(TASK GOAL) Go through the following listing and count each line that contains the string "green"; the answer is that number alone.

(SUPPLIED DATA)
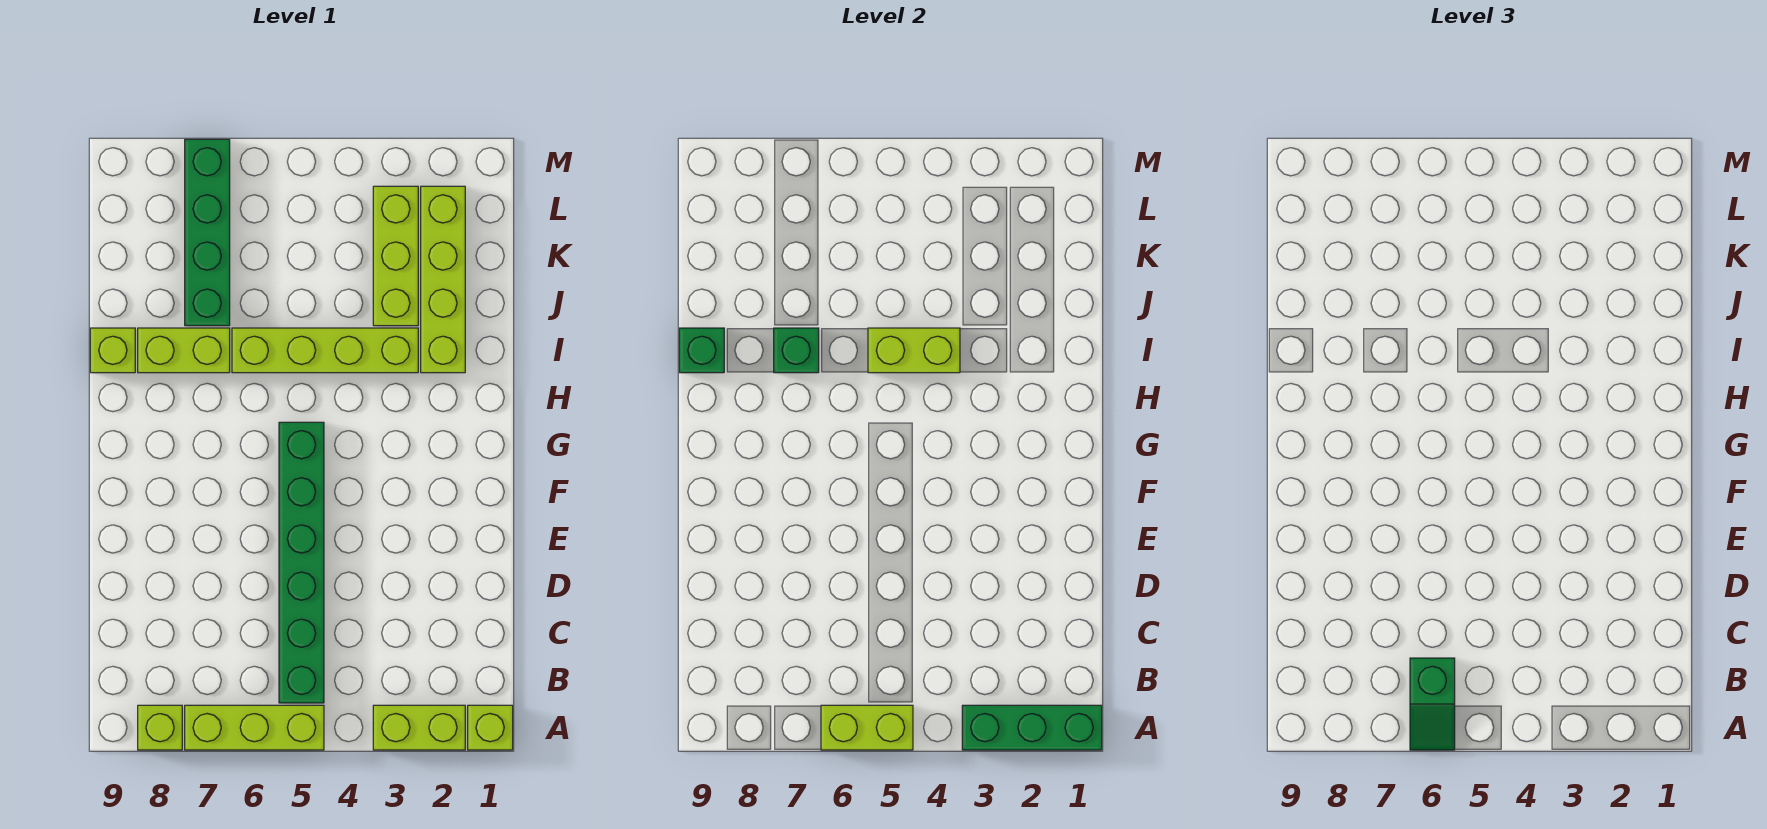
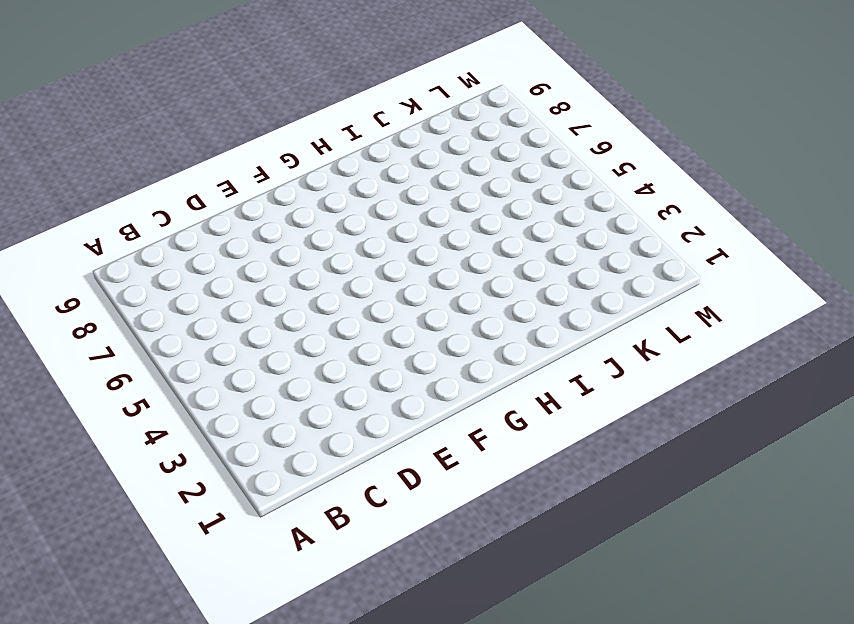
none -> lime brick A1 level 1
none -> lime brick A2:A3 level 1
none -> lime brick A5:A7 level 1

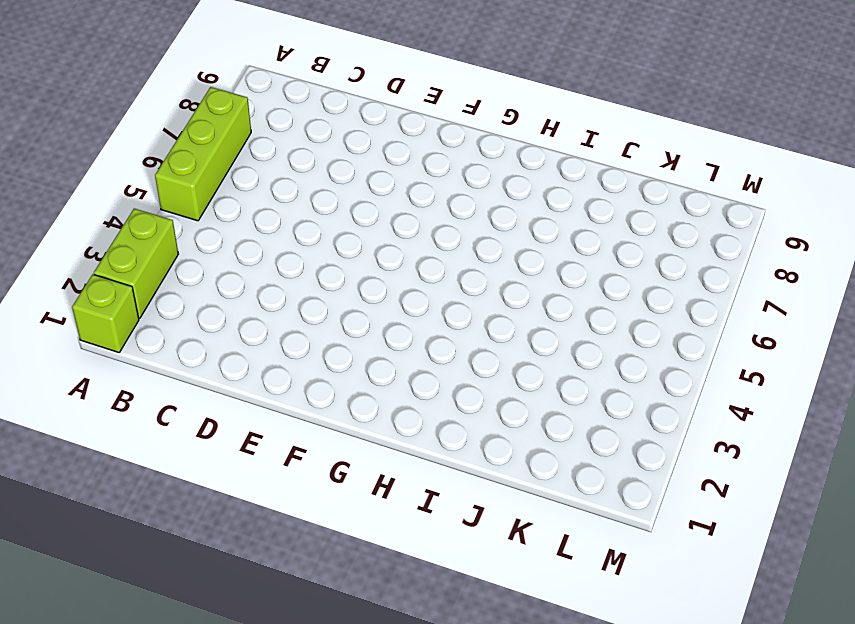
none -> lime brick A8 level 1
none -> green brick B5:G5 level 1
none -> lime brick I2:L2 level 1

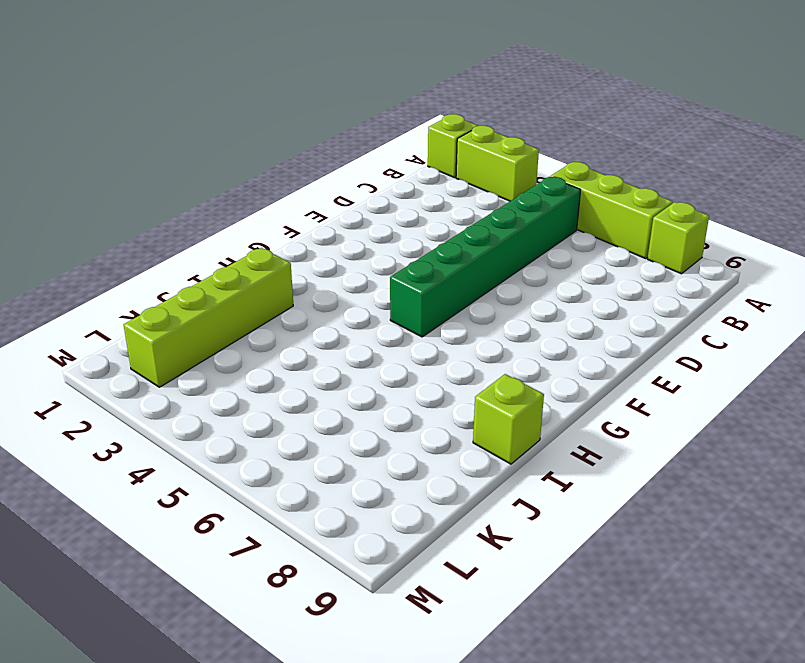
none -> lime brick I3:I6 level 1
none -> lime brick I7:I8 level 1
none -> lime brick J3:L3 level 1

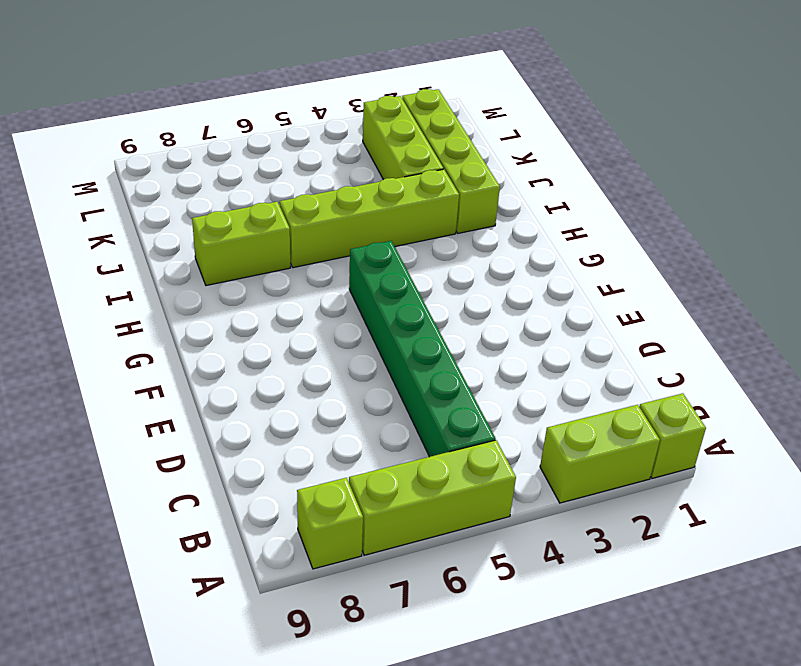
none -> lime brick I9 level 1
none -> green brick J7:M7 level 1
none -> green brick A1:A3 level 2

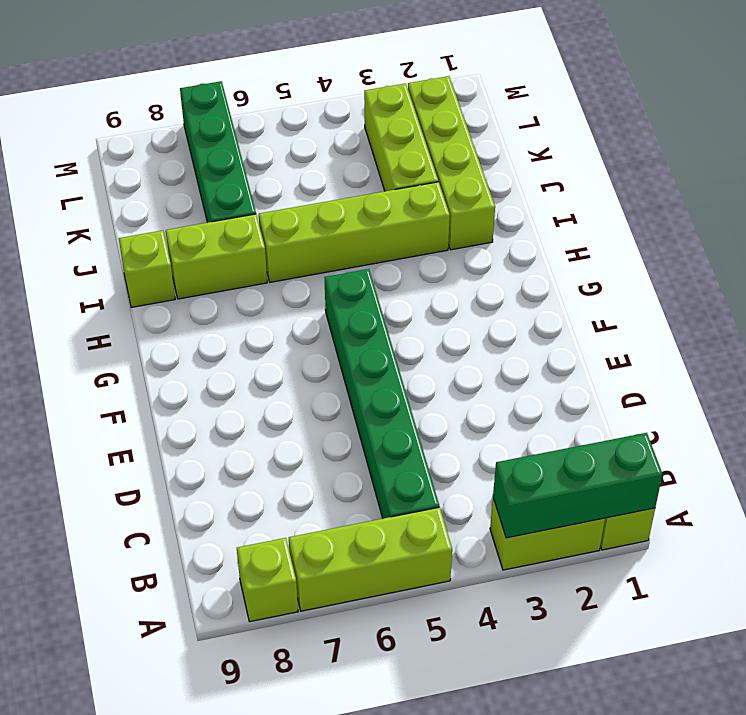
none -> lime brick A5:A6 level 2
none -> lime brick I4:I5 level 2
none -> green brick I7 level 2

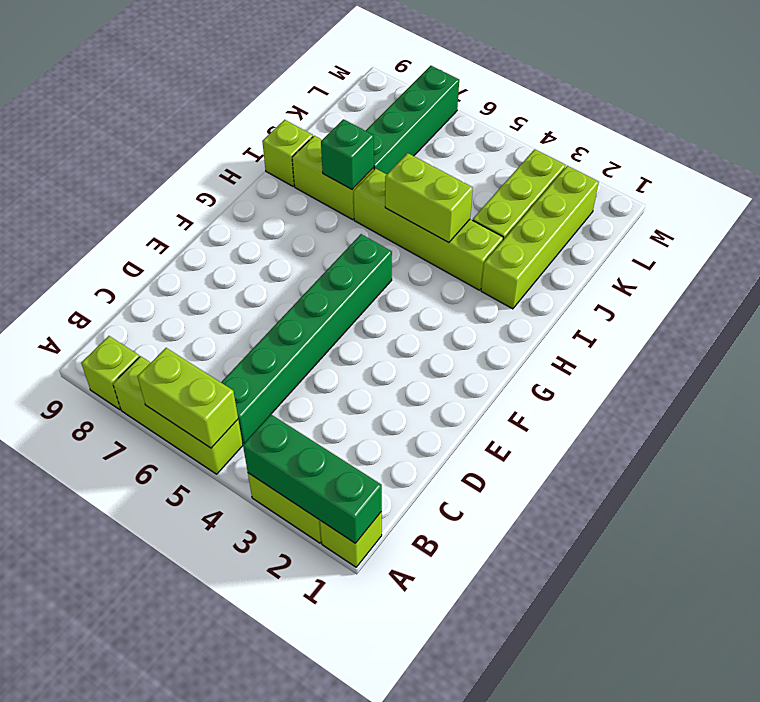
none -> green brick I9 level 2
none -> green slope A6:B6 level 3 top B

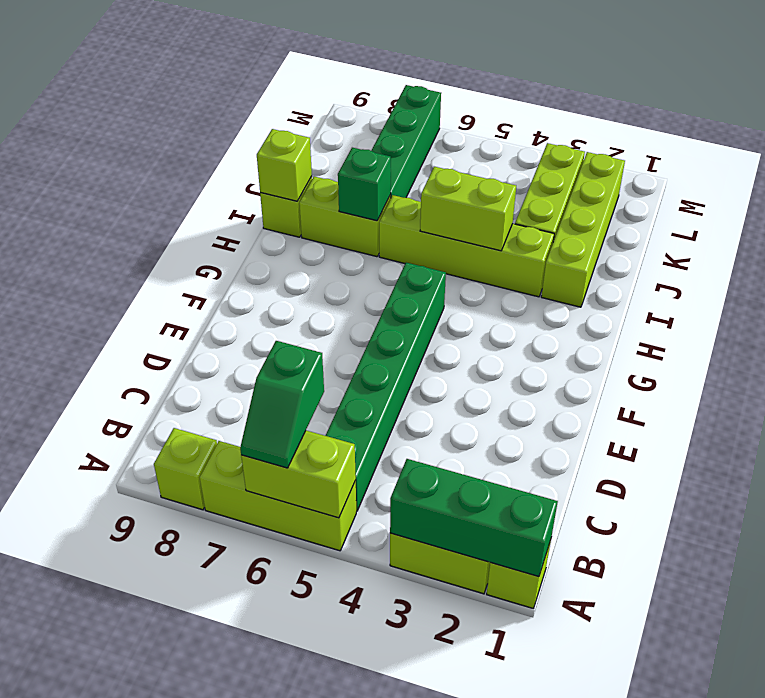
lime brick I9 level 2 -> green brick I9 level 2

(ANSWER) 7